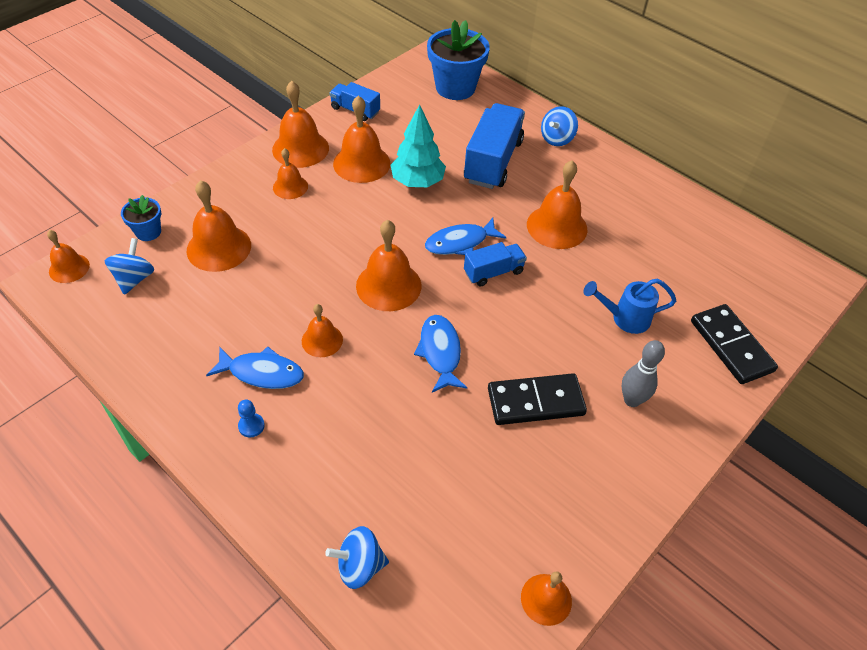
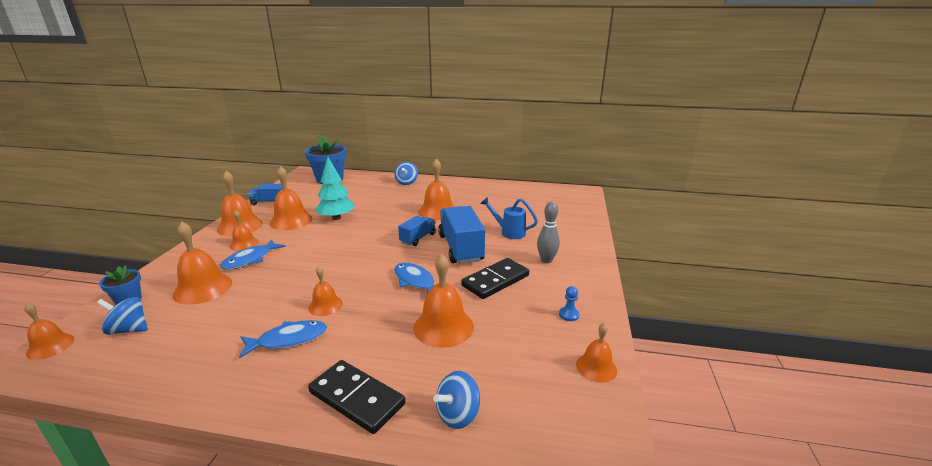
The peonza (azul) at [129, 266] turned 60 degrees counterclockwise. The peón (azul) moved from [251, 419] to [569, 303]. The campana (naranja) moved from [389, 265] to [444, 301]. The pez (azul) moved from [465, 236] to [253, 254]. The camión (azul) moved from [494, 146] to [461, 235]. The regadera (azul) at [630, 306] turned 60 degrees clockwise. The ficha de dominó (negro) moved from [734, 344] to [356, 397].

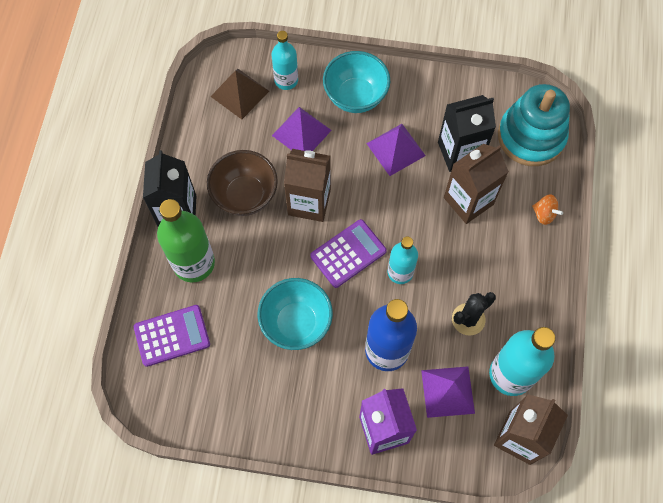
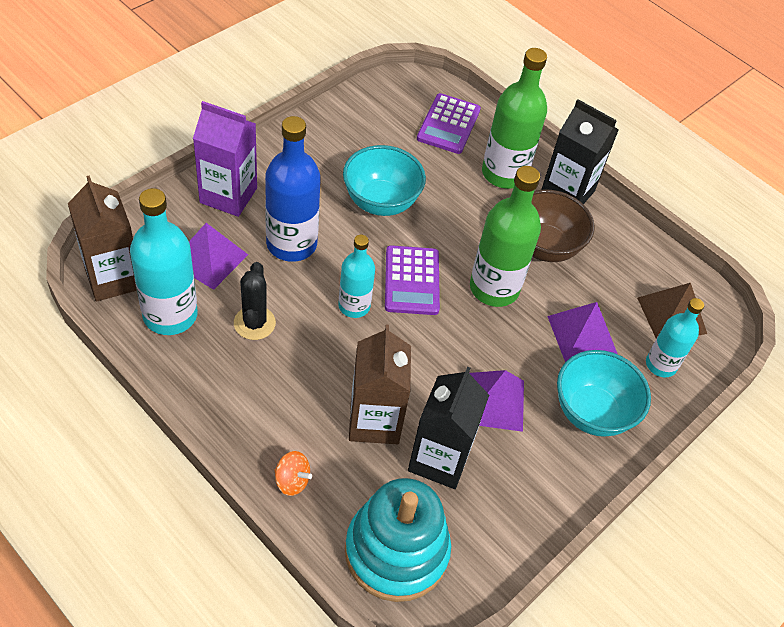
The cartón de leche (marrón) at [307, 185] was replaced by the botella (verde) at [505, 236]. The peonza (naranja) at [547, 210] turned 135 degrees counterclockwise.

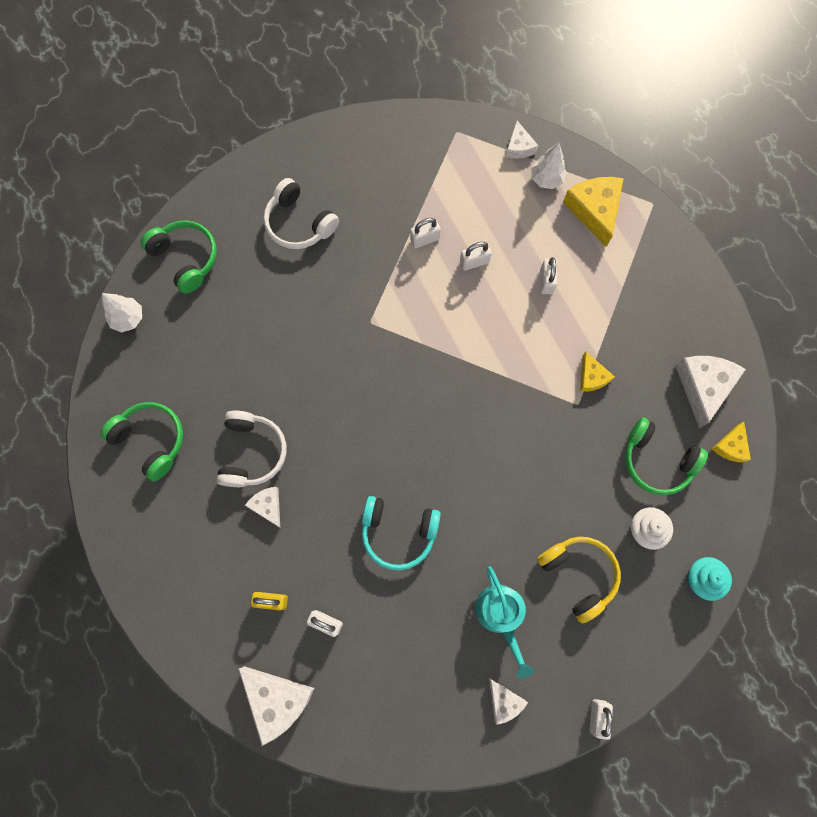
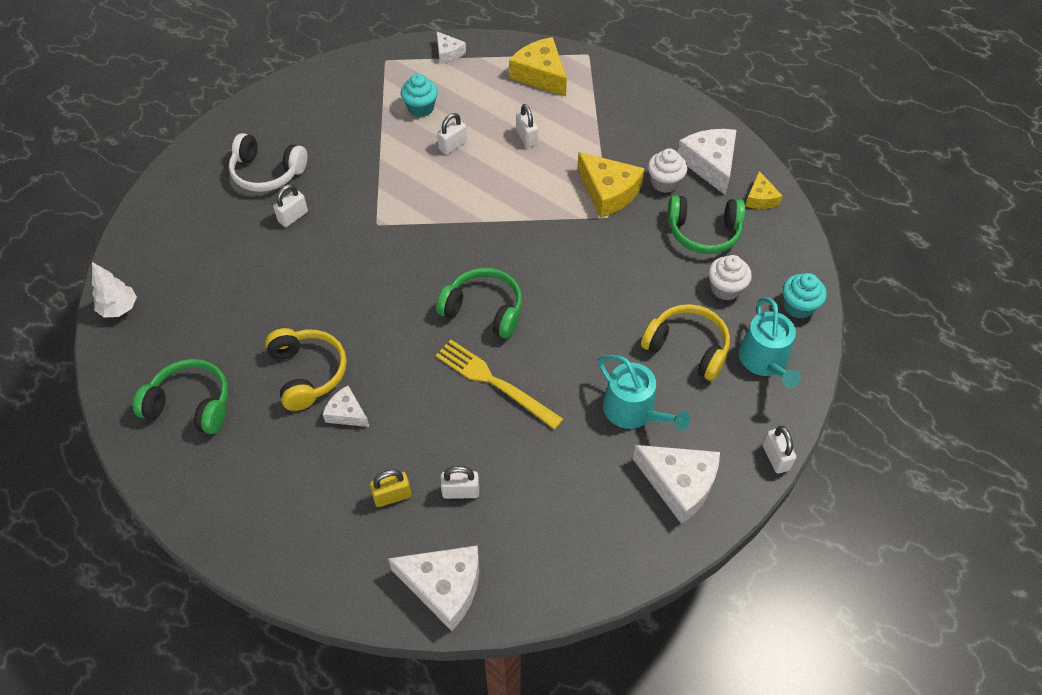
The auriculares (verde) moved from [179, 257] to [479, 303]. The auriculares (blanco) at [252, 449] became the auriculares (amarillo) at [306, 369]. The auriculares (turquesa) at [401, 533] was replaced by the tenedor (amarillo) at [499, 385]. The candado (blanco) moved from [425, 233] to [290, 205]. The queso (blanco) at [508, 701] changed to 1.78 times the size. The árbol (blanco) at [549, 165] disappeared. The queso (amarillo) at [597, 372] changed to 1.78 times the size. The magdalena (turquesa) at [419, 95] appeared. The magdalena (blanco) at [667, 170] appeared. The regadera (turquesa) at [769, 342] appeared.

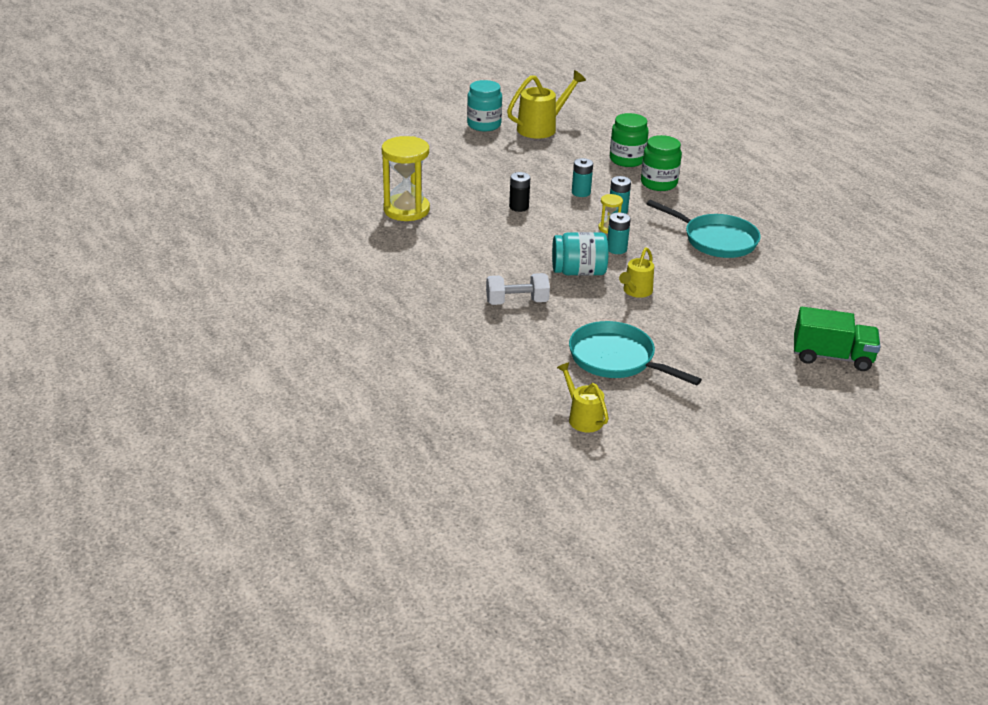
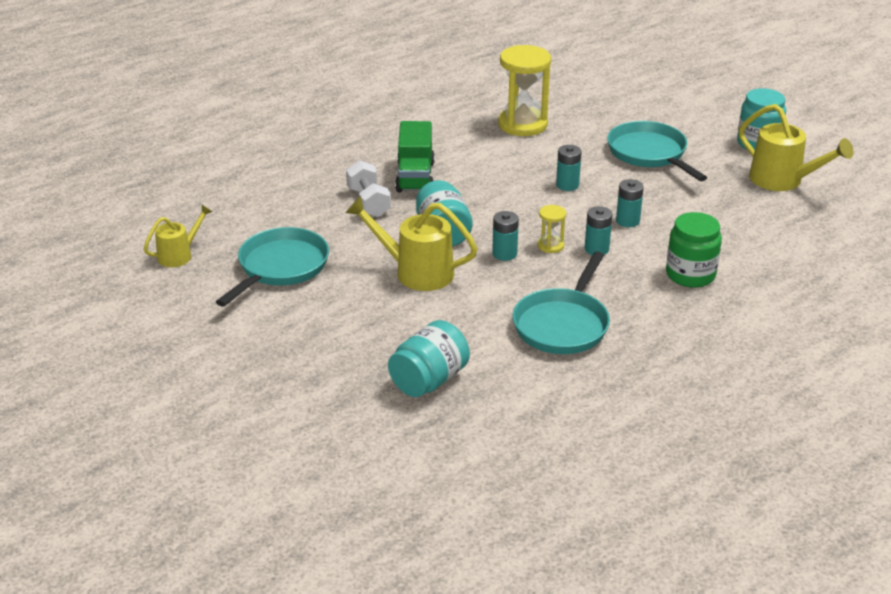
The pila (negro) at [519, 192] became the pila (turquesa) at [569, 168]. The tarro (verde) at [629, 140] disappeared. The regadera (amarillo) at [636, 272] changed to 1.66 times the size. The camión (verde) moved from [837, 339] to [415, 156]. The tarro (turquesa) at [429, 358] appeared. The sartén (turquesa) at [657, 151] appeared.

___

▶ Goal of the exercise: Excluding every picture, set down the listing exactly.

▶ Answer:
The peonza (azul) at [129, 266] turned 60 degrees counterclockwise. The peón (azul) moved from [251, 419] to [569, 303]. The campana (naranja) moved from [389, 265] to [444, 301]. The pez (azul) moved from [465, 236] to [253, 254]. The camión (azul) moved from [494, 146] to [461, 235]. The regadera (azul) at [630, 306] turned 60 degrees clockwise. The ficha de dominó (negro) moved from [734, 344] to [356, 397].

The cartón de leche (marrón) at [307, 185] was replaced by the botella (verde) at [505, 236]. The peonza (naranja) at [547, 210] turned 135 degrees counterclockwise.

The auriculares (verde) moved from [179, 257] to [479, 303]. The auriculares (blanco) at [252, 449] became the auriculares (amarillo) at [306, 369]. The auriculares (turquesa) at [401, 533] was replaced by the tenedor (amarillo) at [499, 385]. The candado (blanco) moved from [425, 233] to [290, 205]. The queso (blanco) at [508, 701] changed to 1.78 times the size. The árbol (blanco) at [549, 165] disappeared. The queso (amarillo) at [597, 372] changed to 1.78 times the size. The magdalena (turquesa) at [419, 95] appeared. The magdalena (blanco) at [667, 170] appeared. The regadera (turquesa) at [769, 342] appeared.

The pila (negro) at [519, 192] became the pila (turquesa) at [569, 168]. The tarro (verde) at [629, 140] disappeared. The regadera (amarillo) at [636, 272] changed to 1.66 times the size. The camión (verde) moved from [837, 339] to [415, 156]. The tarro (turquesa) at [429, 358] appeared. The sartén (turquesa) at [657, 151] appeared.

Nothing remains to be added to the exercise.